Return each line of the data below verbatim; pictures are to be left out.
(Data for this exercise)
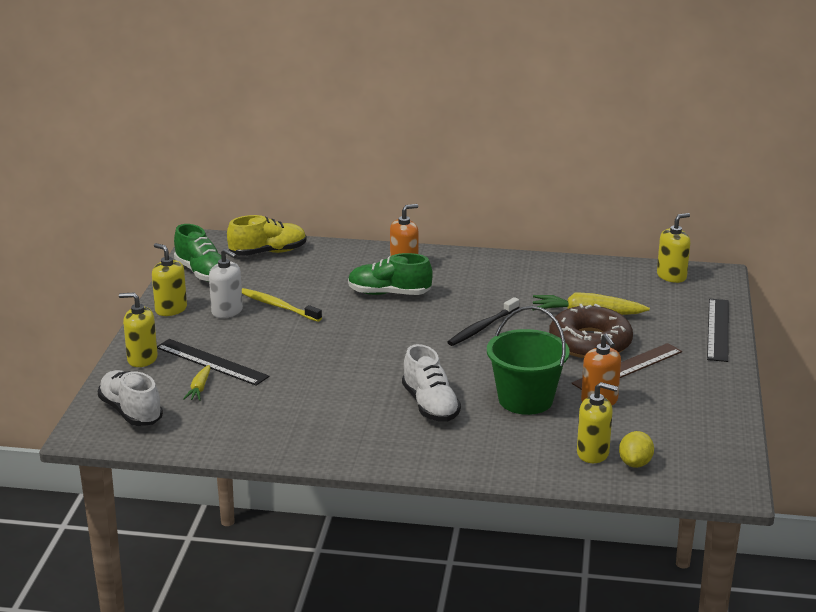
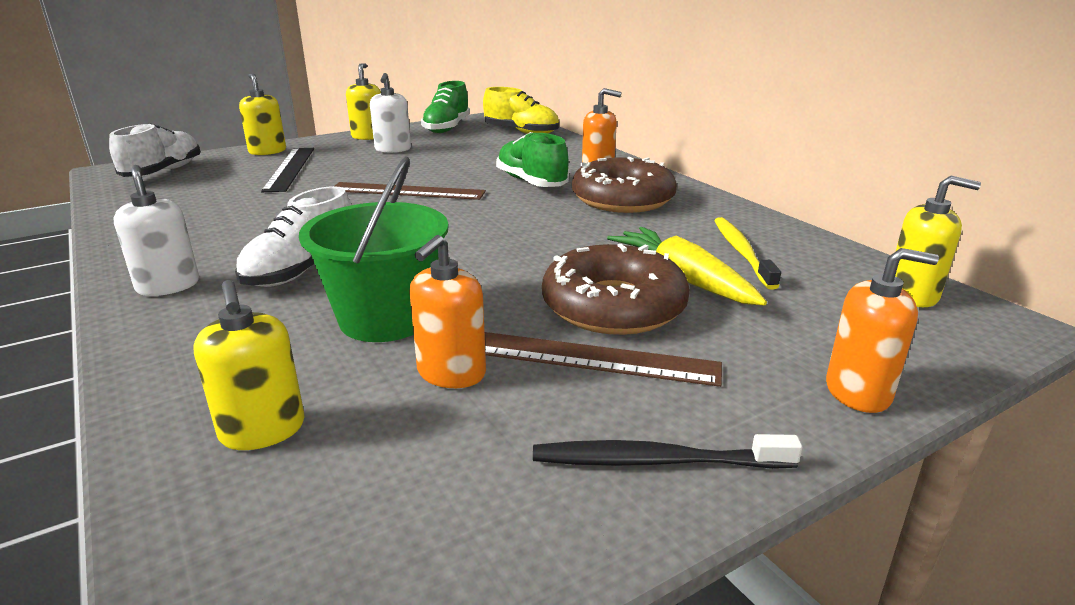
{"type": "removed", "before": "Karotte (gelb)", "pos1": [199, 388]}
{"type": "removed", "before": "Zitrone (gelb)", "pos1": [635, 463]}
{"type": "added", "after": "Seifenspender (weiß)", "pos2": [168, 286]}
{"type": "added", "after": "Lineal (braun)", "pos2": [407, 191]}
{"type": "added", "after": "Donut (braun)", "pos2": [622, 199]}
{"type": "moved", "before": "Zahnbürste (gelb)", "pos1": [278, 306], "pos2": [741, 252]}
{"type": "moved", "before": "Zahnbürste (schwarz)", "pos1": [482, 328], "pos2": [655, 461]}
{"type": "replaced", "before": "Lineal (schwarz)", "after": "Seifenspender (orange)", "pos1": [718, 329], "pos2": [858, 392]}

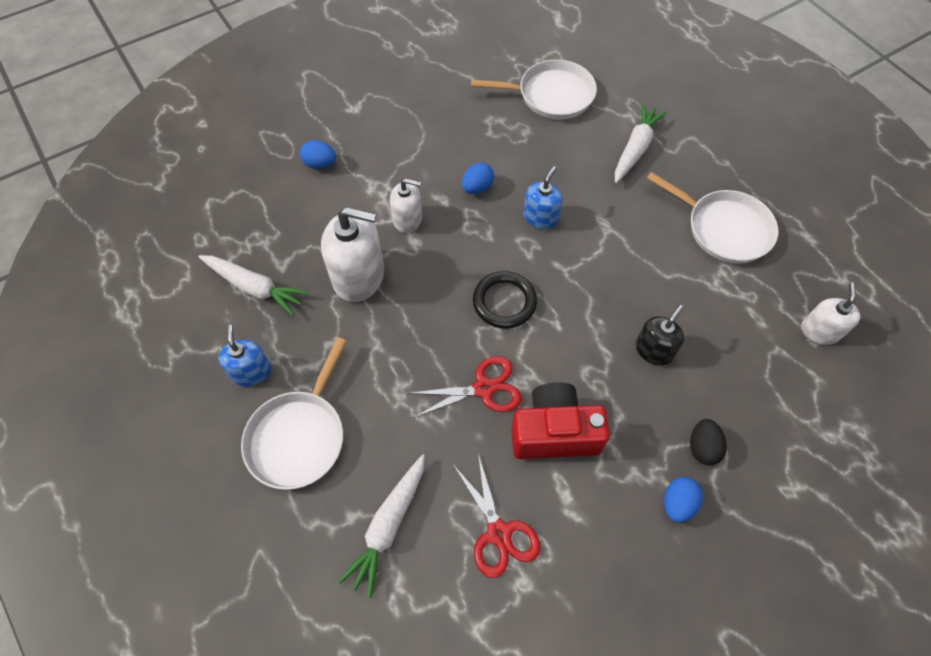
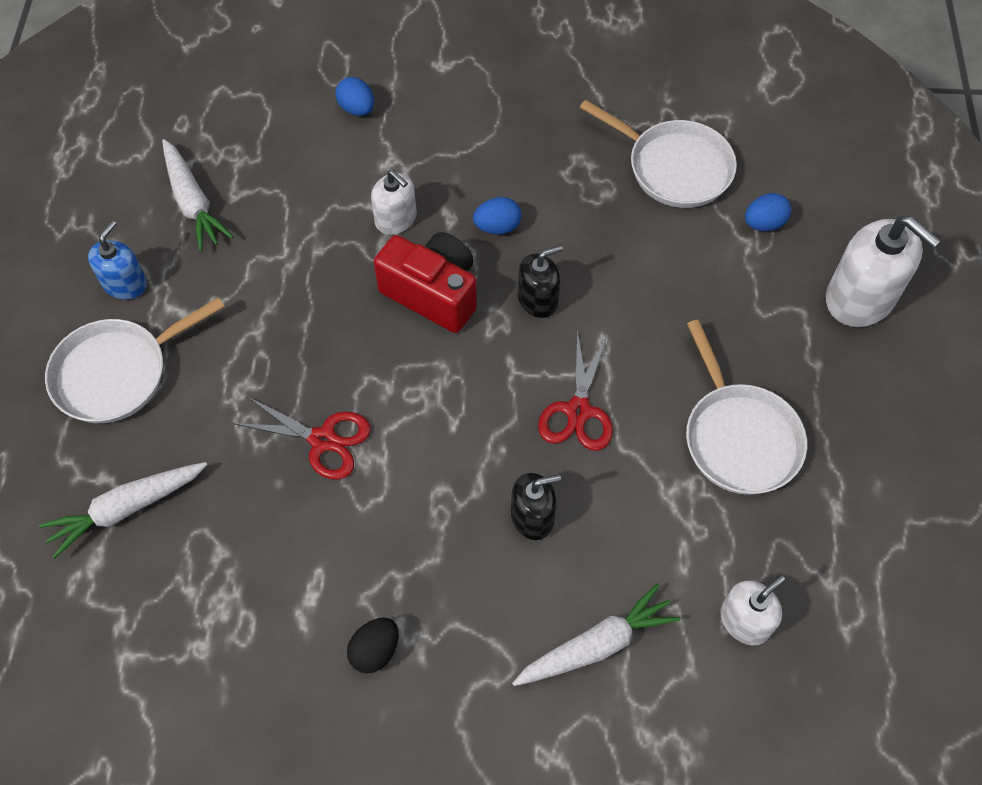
{"type": "removed", "before": "Ring (schwarz)", "pos1": [504, 302]}
{"type": "moved", "before": "Seifenspender (weiß)", "pos1": [359, 276], "pos2": [860, 298]}
{"type": "moved", "before": "Schere (rot)", "pos1": [499, 533], "pos2": [578, 411]}
{"type": "moved", "before": "Kamera (rot)", "pos1": [554, 432], "pos2": [433, 293]}
{"type": "moved", "before": "Karotte (weiß)", "pos1": [635, 148], "pos2": [596, 645]}
{"type": "moved", "before": "Ei (blau)", "pos1": [677, 503], "pos2": [763, 223]}
{"type": "moved", "before": "Ei (schwarz)", "pos1": [702, 447], "pos2": [375, 650]}
{"type": "recoloured", "before": "Seifenspender (blau)", "after": "Seifenspender (schwarz)", "pos1": [540, 217], "pos2": [538, 299]}

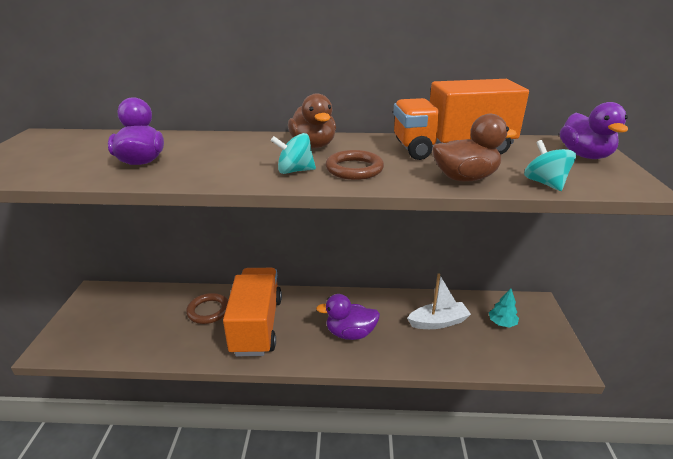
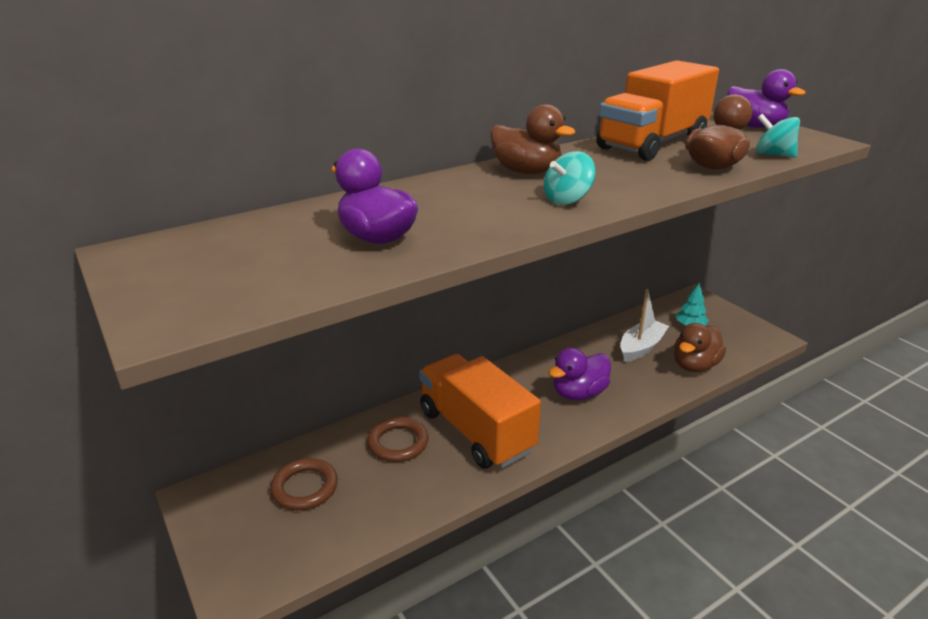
{"type": "added", "after": "Ente (braun)", "pos2": [694, 365]}
{"type": "moved", "before": "Ring (braun)", "pos1": [354, 169], "pos2": [305, 487]}

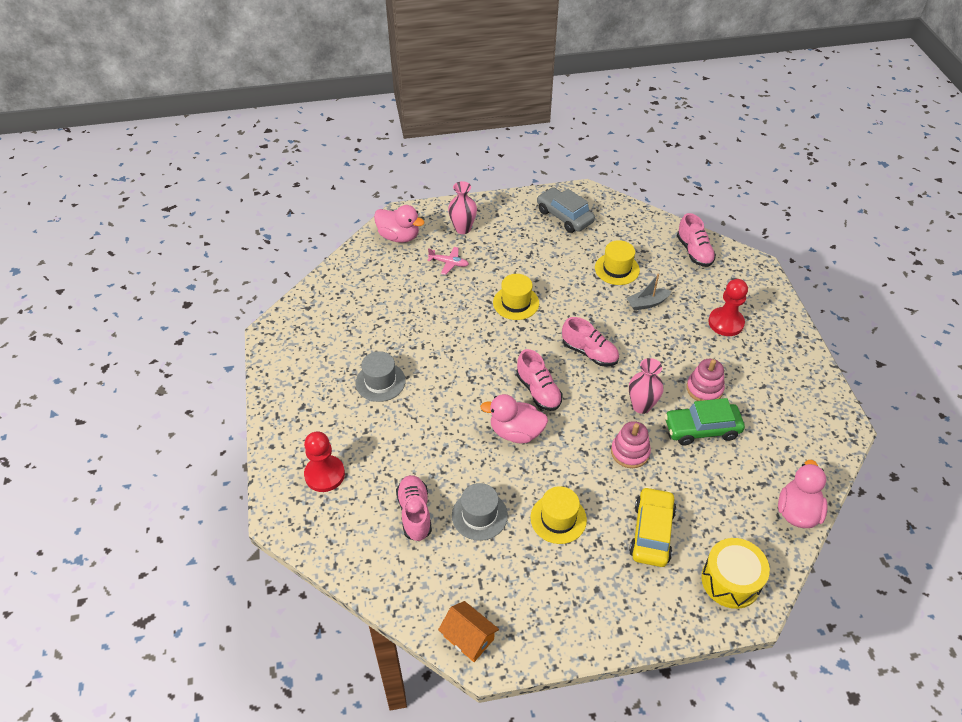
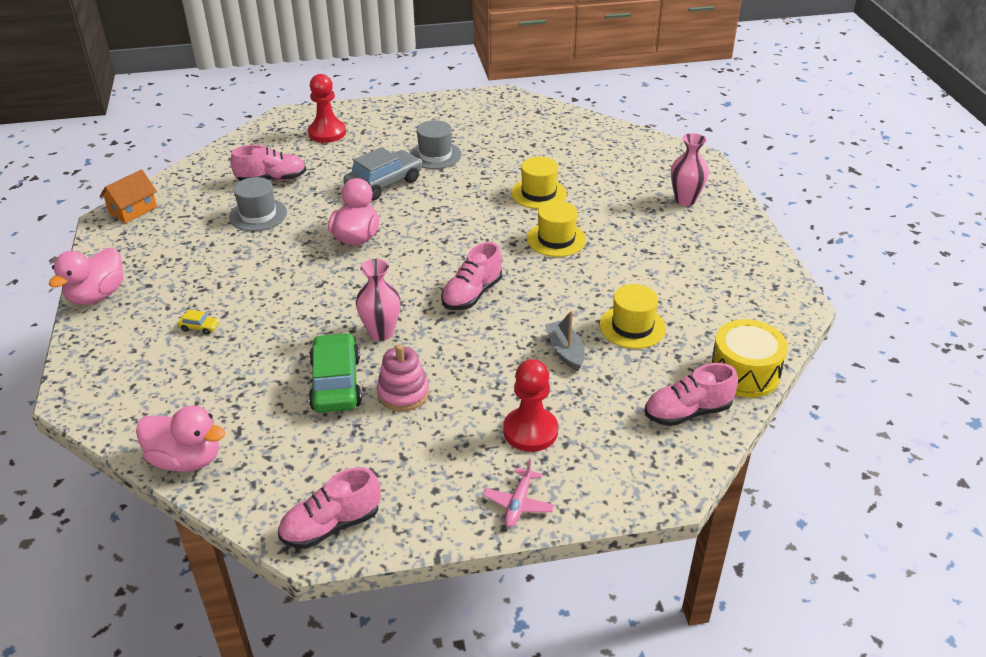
{"type": "removed", "before": "Stapelspielzeug (rosa)", "pos1": [630, 452]}
{"type": "moved", "before": "Ente (rosa)", "pos1": [399, 236], "pos2": [97, 295]}
{"type": "moved", "before": "Flugzeug (rosa)", "pos1": [449, 263], "pos2": [518, 504]}
{"type": "moved", "before": "Schuh (rosa)", "pos1": [538, 391], "pos2": [331, 526]}
{"type": "moved", "before": "Hut (gelb)", "pos1": [558, 518], "pos2": [538, 193]}
{"type": "moved", "before": "Auto (grau)", "pos1": [564, 216], "pos2": [384, 184]}
{"type": "moved", "before": "Trommel (gelb)", "pos1": [730, 580], "pos2": [744, 373]}
{"type": "resized", "before": "Auto (gelb)", "pos1": [651, 532], "pos2": [200, 327], "scale": 0.41}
(End Data for this exercise)
## [Finished exercise]
{"type": "removed", "before": "Karotte (gelb)", "pos1": [199, 388]}
{"type": "removed", "before": "Zitrone (gelb)", "pos1": [635, 463]}
{"type": "added", "after": "Seifenspender (weiß)", "pos2": [168, 286]}
{"type": "added", "after": "Lineal (braun)", "pos2": [407, 191]}
{"type": "added", "after": "Donut (braun)", "pos2": [622, 199]}
{"type": "moved", "before": "Zahnbürste (gelb)", "pos1": [278, 306], "pos2": [741, 252]}
{"type": "moved", "before": "Zahnbürste (schwarz)", "pos1": [482, 328], "pos2": [655, 461]}
{"type": "replaced", "before": "Lineal (schwarz)", "after": "Seifenspender (orange)", "pos1": [718, 329], "pos2": [858, 392]}

{"type": "removed", "before": "Ring (schwarz)", "pos1": [504, 302]}
{"type": "moved", "before": "Seifenspender (weiß)", "pos1": [359, 276], "pos2": [860, 298]}
{"type": "moved", "before": "Schere (rot)", "pos1": [499, 533], "pos2": [578, 411]}
{"type": "moved", "before": "Kamera (rot)", "pos1": [554, 432], "pos2": [433, 293]}
{"type": "moved", "before": "Karotte (weiß)", "pos1": [635, 148], "pos2": [596, 645]}
{"type": "moved", "before": "Ei (blau)", "pos1": [677, 503], "pos2": [763, 223]}
{"type": "moved", "before": "Ei (schwarz)", "pos1": [702, 447], "pos2": [375, 650]}
{"type": "recoloured", "before": "Seifenspender (blau)", "after": "Seifenspender (schwarz)", "pos1": [540, 217], "pos2": [538, 299]}

{"type": "added", "after": "Ente (braun)", "pos2": [694, 365]}
{"type": "moved", "before": "Ring (braun)", "pos1": [354, 169], "pos2": [305, 487]}

{"type": "removed", "before": "Stapelspielzeug (rosa)", "pos1": [630, 452]}
{"type": "moved", "before": "Ente (rosa)", "pos1": [399, 236], "pos2": [97, 295]}
{"type": "moved", "before": "Flugzeug (rosa)", "pos1": [449, 263], "pos2": [518, 504]}
{"type": "moved", "before": "Schuh (rosa)", "pos1": [538, 391], "pos2": [331, 526]}
{"type": "moved", "before": "Hut (gelb)", "pos1": [558, 518], "pos2": [538, 193]}
{"type": "moved", "before": "Auto (grau)", "pos1": [564, 216], "pos2": [384, 184]}
{"type": "moved", "before": "Trommel (gelb)", "pos1": [730, 580], "pos2": [744, 373]}
{"type": "resized", "before": "Auto (gelb)", "pos1": [651, 532], "pos2": [200, 327], "scale": 0.41}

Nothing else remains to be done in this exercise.